** Opening DATA TO EXAMINE block **
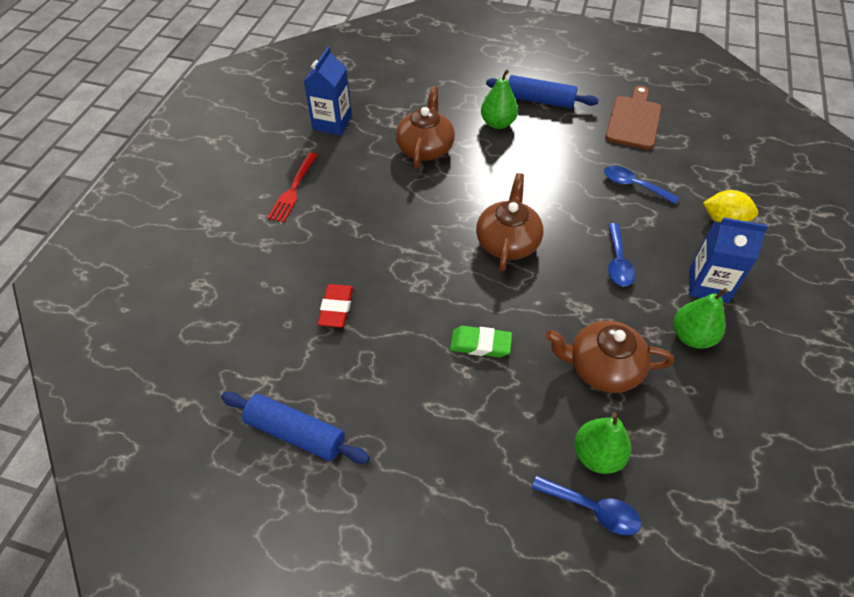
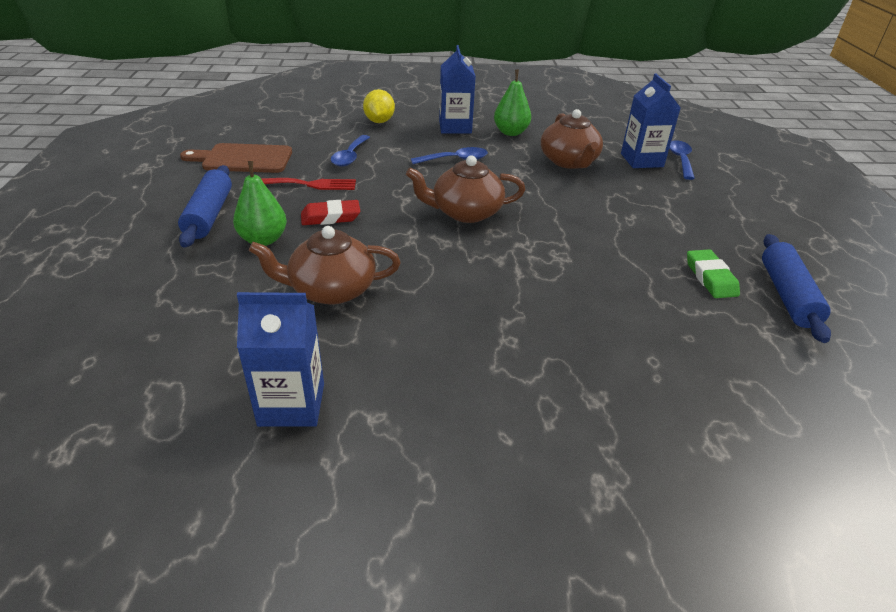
camera: 110 degrees left, 15 degrees down
(293, 189) = (473, 404): red fork -> red fork (306, 184)
(336, 308) = (636, 305): red eraser -> red eraser (330, 217)
(480, 344) = (597, 213): green eraser -> green eraser (710, 278)
(597, 455) = (641, 160): green pear -> blue carton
** Closing DATA TO EXAMINE block **
● TASK PROMPT: Restate the records word for word and drop the images.

● RESPONSE TO THIS TASK:
camera: 110 degrees left, 15 degrees down
(293, 189) = (473, 404): red fork -> red fork (306, 184)
(336, 308) = (636, 305): red eraser -> red eraser (330, 217)
(480, 344) = (597, 213): green eraser -> green eraser (710, 278)
(597, 455) = (641, 160): green pear -> blue carton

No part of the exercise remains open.